* [Work instructions] The answer should be a faithful retyping of the records that follow, pictures excluded.

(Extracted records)
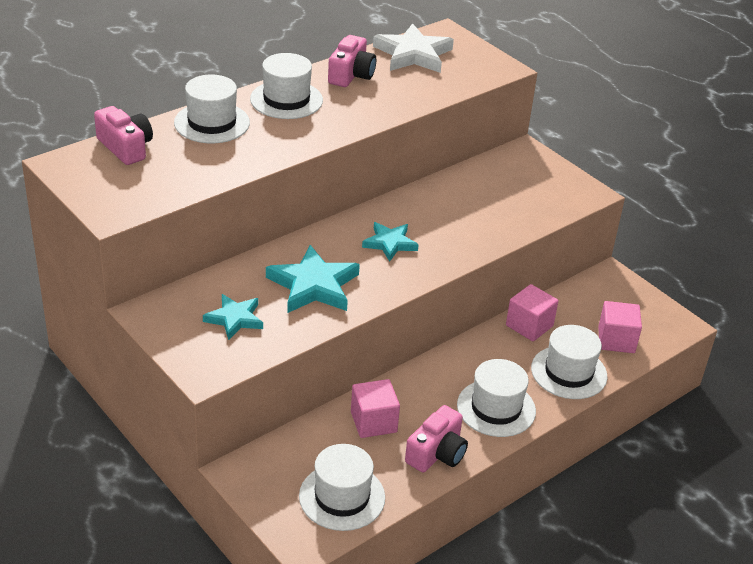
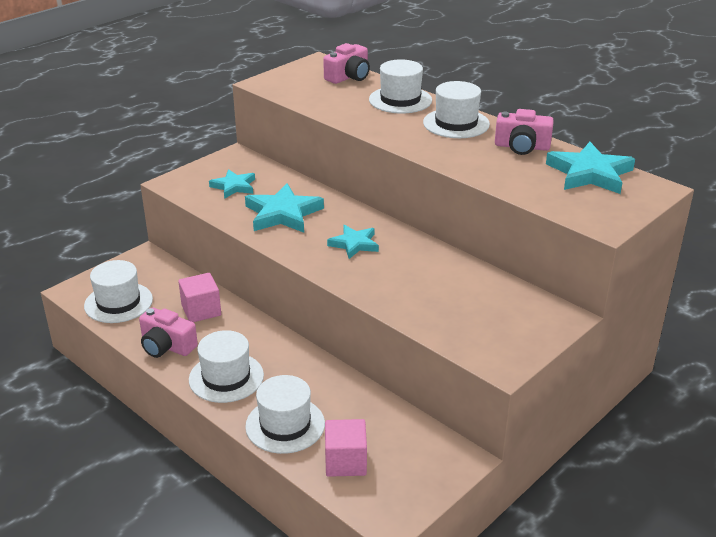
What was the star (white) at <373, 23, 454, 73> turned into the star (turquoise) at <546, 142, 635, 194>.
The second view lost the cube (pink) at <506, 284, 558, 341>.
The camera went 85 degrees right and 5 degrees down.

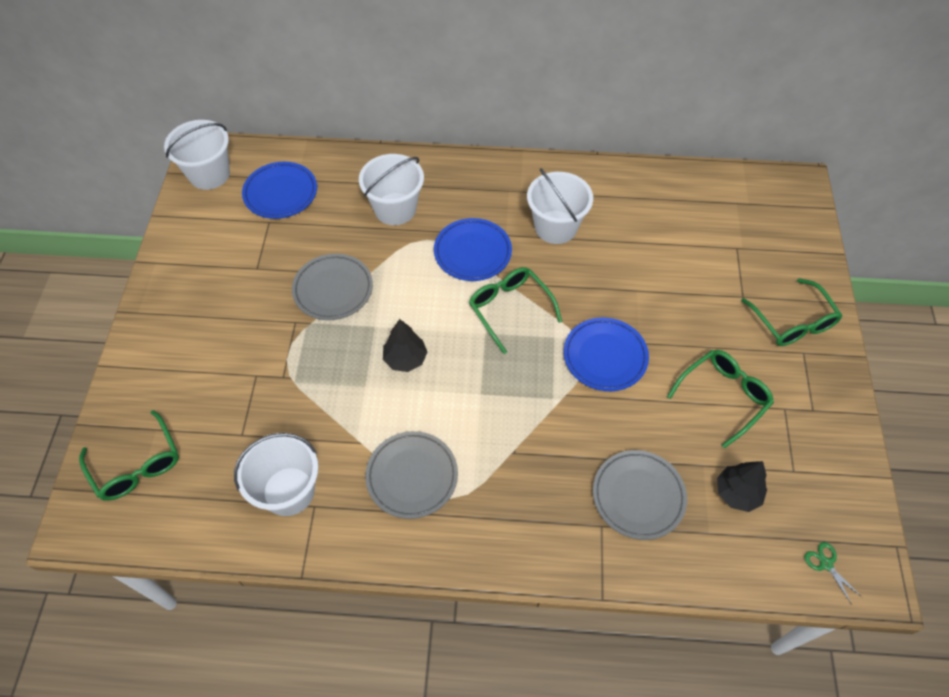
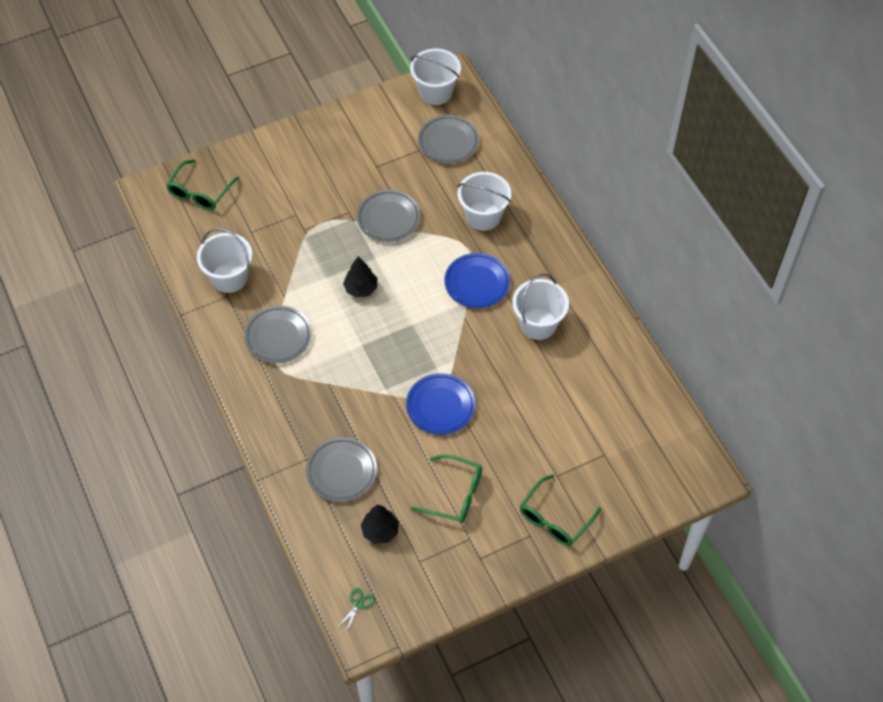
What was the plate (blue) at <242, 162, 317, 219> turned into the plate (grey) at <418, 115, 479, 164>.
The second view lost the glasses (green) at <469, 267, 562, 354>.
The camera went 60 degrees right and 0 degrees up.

* [The completed task]
What was the star (white) at <373, 23, 454, 73> turned into the star (turquoise) at <546, 142, 635, 194>.
The second view lost the cube (pink) at <506, 284, 558, 341>.
The camera went 85 degrees right and 5 degrees down.

What was the plate (blue) at <242, 162, 317, 219> turned into the plate (grey) at <418, 115, 479, 164>.
The second view lost the glasses (green) at <469, 267, 562, 354>.
The camera went 60 degrees right and 0 degrees up.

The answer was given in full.